- **WHAT THE TASK ASKS**
Among the lines of the data, copy those that hold "BUSY".

- **GIVEN ENTRIES**

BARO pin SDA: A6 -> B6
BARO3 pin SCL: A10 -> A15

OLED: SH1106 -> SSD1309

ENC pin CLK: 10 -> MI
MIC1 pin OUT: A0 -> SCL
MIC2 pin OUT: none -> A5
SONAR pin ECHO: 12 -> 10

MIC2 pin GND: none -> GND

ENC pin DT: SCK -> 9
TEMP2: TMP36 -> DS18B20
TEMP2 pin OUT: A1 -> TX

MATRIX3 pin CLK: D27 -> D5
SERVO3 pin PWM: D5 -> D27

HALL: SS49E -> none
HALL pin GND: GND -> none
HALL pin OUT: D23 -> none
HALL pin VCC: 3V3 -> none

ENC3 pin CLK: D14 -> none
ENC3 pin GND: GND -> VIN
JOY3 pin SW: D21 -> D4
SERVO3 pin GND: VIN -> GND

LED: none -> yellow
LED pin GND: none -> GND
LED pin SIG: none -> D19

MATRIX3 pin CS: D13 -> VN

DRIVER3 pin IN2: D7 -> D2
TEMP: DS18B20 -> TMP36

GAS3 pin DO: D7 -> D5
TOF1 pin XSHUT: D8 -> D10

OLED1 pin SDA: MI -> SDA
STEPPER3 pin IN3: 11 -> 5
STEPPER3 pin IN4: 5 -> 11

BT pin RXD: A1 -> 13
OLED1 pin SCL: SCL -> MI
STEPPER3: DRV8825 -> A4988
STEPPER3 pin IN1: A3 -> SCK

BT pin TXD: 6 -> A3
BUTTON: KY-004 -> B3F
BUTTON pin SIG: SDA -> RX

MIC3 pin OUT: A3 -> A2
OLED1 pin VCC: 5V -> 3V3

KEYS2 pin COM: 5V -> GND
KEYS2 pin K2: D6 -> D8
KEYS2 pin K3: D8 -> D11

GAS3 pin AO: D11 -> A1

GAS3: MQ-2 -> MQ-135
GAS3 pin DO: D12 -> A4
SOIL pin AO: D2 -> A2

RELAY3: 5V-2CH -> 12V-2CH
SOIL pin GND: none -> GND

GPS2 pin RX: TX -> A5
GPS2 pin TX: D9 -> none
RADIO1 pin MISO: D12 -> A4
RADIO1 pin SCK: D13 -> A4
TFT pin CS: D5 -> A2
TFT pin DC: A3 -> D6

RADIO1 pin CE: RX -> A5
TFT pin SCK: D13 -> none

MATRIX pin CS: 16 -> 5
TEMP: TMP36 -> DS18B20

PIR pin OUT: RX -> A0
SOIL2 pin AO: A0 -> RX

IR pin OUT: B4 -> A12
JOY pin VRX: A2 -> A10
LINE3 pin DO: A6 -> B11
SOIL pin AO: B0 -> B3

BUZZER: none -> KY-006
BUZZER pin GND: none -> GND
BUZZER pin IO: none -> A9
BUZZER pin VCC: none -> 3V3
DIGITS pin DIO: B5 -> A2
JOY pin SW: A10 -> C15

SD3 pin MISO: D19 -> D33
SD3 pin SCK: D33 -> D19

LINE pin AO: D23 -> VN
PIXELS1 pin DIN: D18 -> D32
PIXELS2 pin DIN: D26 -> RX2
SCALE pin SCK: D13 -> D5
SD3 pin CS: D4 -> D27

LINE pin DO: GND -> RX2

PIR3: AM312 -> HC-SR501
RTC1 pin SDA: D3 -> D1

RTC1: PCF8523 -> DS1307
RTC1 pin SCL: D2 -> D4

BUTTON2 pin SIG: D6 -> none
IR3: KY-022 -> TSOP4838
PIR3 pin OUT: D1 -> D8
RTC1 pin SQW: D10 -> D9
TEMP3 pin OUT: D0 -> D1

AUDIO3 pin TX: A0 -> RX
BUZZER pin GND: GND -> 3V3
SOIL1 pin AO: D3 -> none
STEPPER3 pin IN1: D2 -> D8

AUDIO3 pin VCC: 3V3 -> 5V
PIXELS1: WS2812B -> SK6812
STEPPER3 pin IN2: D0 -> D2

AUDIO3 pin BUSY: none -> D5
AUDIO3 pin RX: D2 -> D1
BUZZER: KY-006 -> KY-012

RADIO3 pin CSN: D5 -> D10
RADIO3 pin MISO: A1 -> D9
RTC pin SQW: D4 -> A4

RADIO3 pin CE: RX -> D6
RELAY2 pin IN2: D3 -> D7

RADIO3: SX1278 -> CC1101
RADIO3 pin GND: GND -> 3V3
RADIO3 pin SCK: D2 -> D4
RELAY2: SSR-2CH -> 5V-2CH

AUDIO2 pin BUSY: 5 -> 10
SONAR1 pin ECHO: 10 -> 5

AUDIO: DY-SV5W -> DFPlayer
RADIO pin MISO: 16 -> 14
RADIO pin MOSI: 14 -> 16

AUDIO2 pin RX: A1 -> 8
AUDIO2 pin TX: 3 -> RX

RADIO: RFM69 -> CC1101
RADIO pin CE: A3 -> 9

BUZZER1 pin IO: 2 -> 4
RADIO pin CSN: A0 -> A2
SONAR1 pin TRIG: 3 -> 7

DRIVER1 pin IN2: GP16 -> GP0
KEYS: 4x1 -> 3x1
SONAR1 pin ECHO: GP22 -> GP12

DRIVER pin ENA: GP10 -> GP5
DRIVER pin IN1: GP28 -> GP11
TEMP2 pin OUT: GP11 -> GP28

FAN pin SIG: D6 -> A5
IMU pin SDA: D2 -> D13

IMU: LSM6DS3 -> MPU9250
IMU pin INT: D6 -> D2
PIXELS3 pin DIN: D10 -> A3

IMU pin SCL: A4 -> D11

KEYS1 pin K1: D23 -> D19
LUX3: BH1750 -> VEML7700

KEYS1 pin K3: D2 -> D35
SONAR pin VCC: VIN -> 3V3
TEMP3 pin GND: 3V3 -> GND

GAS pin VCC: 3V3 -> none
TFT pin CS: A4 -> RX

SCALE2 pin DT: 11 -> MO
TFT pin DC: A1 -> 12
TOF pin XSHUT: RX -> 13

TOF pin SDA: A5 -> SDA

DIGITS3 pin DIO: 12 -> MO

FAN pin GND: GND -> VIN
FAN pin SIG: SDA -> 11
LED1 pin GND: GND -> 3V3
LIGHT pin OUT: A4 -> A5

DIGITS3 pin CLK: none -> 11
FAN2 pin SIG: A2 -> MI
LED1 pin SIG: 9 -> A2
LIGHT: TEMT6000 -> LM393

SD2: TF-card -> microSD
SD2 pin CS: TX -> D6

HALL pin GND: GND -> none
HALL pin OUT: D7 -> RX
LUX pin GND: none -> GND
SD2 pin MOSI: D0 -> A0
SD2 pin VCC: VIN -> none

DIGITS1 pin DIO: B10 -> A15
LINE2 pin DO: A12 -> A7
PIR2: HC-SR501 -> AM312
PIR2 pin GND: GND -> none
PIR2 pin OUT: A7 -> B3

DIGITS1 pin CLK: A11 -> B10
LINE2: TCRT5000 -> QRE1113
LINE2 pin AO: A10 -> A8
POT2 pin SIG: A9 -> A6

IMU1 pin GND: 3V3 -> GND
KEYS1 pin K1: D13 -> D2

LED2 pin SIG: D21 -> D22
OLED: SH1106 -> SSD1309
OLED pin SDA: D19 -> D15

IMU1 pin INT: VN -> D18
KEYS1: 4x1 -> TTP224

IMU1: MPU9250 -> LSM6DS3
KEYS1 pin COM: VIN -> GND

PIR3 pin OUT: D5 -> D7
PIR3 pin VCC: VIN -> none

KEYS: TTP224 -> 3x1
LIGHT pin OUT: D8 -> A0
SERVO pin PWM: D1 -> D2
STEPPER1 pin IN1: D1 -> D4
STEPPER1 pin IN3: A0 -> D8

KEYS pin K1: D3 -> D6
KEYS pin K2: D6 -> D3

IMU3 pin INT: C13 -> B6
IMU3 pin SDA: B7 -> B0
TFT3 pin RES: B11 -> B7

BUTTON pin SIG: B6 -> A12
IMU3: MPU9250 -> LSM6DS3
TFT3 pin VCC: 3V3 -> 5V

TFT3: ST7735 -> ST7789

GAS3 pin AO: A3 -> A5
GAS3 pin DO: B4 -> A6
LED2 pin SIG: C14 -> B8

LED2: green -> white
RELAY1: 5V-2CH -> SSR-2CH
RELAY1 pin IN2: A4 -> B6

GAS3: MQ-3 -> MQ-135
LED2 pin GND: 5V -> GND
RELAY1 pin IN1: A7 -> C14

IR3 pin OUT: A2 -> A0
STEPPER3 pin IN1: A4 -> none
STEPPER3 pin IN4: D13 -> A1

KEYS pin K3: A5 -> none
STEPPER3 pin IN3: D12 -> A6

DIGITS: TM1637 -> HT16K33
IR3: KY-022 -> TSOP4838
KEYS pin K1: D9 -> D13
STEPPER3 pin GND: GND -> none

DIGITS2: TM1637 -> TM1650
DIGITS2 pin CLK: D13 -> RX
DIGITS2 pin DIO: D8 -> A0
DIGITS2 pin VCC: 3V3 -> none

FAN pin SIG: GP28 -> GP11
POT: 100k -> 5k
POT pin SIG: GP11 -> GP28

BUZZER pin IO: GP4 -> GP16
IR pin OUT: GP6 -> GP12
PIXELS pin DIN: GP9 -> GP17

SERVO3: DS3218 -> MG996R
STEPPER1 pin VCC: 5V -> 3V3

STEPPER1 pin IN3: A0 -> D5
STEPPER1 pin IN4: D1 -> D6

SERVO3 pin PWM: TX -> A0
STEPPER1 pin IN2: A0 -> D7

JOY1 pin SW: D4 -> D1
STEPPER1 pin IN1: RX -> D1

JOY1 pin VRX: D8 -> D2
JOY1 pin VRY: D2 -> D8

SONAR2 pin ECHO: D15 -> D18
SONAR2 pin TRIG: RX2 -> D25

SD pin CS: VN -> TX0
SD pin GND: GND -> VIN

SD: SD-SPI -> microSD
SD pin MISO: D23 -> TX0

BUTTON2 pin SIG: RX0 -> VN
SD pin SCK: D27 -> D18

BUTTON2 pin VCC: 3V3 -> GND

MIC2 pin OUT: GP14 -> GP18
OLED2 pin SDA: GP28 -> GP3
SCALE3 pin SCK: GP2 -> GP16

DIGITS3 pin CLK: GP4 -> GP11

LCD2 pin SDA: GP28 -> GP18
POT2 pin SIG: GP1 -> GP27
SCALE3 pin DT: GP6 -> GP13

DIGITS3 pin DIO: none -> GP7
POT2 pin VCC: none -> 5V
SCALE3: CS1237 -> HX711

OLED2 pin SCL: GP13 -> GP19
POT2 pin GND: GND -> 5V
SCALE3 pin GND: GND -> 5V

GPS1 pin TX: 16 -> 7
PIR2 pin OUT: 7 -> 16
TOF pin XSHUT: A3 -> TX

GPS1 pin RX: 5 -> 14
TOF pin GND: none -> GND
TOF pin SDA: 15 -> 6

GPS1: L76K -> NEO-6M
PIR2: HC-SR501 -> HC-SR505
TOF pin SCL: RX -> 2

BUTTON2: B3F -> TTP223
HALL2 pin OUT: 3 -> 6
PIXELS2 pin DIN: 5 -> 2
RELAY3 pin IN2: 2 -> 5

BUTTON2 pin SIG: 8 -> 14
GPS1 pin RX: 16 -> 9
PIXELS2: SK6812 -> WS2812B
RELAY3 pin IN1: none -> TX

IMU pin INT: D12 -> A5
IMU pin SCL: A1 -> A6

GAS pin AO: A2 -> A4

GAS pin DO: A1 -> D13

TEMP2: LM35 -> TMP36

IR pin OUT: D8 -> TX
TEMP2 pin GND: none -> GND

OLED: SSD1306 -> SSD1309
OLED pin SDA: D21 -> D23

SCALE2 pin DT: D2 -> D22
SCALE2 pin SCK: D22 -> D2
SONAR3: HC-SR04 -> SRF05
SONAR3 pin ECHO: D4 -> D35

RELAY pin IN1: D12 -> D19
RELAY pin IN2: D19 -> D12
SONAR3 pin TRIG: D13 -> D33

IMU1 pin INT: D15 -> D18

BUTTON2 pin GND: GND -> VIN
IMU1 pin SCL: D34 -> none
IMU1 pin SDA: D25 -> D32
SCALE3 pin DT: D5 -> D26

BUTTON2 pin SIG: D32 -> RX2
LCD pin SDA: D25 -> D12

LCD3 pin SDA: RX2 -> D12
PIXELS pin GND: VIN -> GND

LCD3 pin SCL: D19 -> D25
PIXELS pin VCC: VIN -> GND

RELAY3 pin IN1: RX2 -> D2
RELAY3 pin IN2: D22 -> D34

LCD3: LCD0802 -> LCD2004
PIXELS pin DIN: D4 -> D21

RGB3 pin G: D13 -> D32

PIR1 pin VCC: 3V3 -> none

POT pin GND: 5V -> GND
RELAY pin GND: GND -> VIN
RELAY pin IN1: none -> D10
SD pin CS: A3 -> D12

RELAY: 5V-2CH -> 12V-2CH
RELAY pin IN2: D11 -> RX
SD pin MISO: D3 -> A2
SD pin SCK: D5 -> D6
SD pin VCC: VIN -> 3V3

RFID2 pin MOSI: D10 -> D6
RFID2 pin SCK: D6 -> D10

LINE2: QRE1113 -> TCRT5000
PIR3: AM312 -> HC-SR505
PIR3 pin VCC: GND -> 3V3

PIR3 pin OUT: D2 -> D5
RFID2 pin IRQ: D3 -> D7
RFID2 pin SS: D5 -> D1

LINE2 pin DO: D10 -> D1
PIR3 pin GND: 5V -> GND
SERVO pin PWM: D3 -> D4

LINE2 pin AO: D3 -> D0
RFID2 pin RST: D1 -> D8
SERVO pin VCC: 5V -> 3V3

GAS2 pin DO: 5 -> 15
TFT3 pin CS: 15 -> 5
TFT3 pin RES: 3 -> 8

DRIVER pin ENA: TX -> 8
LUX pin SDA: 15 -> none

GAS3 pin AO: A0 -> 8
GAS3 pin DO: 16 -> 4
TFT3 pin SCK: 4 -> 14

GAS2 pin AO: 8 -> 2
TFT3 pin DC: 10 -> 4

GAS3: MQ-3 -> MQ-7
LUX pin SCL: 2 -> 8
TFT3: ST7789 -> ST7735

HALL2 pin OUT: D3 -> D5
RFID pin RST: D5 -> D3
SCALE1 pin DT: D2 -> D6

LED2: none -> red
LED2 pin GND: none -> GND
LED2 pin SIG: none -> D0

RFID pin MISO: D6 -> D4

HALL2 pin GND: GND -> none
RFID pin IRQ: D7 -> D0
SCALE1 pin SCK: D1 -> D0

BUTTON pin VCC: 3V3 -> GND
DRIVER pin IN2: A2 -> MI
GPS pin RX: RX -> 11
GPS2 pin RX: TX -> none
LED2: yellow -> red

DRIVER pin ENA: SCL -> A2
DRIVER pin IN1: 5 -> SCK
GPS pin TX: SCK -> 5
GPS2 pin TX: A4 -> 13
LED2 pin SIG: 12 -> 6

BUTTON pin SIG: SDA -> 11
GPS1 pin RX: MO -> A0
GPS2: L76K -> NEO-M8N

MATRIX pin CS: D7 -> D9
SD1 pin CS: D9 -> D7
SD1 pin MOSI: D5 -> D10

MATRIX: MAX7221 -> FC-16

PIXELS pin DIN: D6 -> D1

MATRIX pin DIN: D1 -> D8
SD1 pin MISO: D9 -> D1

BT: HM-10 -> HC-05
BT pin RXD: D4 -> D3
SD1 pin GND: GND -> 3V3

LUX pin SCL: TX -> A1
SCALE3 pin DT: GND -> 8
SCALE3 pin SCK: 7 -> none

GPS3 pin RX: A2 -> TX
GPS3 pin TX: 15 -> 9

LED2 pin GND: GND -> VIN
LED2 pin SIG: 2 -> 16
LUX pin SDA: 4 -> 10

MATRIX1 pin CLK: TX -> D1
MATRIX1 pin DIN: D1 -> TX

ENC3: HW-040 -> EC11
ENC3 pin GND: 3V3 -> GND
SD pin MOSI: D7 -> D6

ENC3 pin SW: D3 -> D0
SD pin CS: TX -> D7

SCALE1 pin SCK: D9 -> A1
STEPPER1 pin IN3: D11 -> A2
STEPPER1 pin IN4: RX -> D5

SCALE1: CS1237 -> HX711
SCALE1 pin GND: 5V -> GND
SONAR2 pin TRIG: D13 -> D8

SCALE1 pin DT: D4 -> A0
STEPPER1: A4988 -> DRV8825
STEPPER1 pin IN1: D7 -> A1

- **ANSWER BELOW**
AUDIO3 pin BUSY: none -> D5
AUDIO2 pin BUSY: 5 -> 10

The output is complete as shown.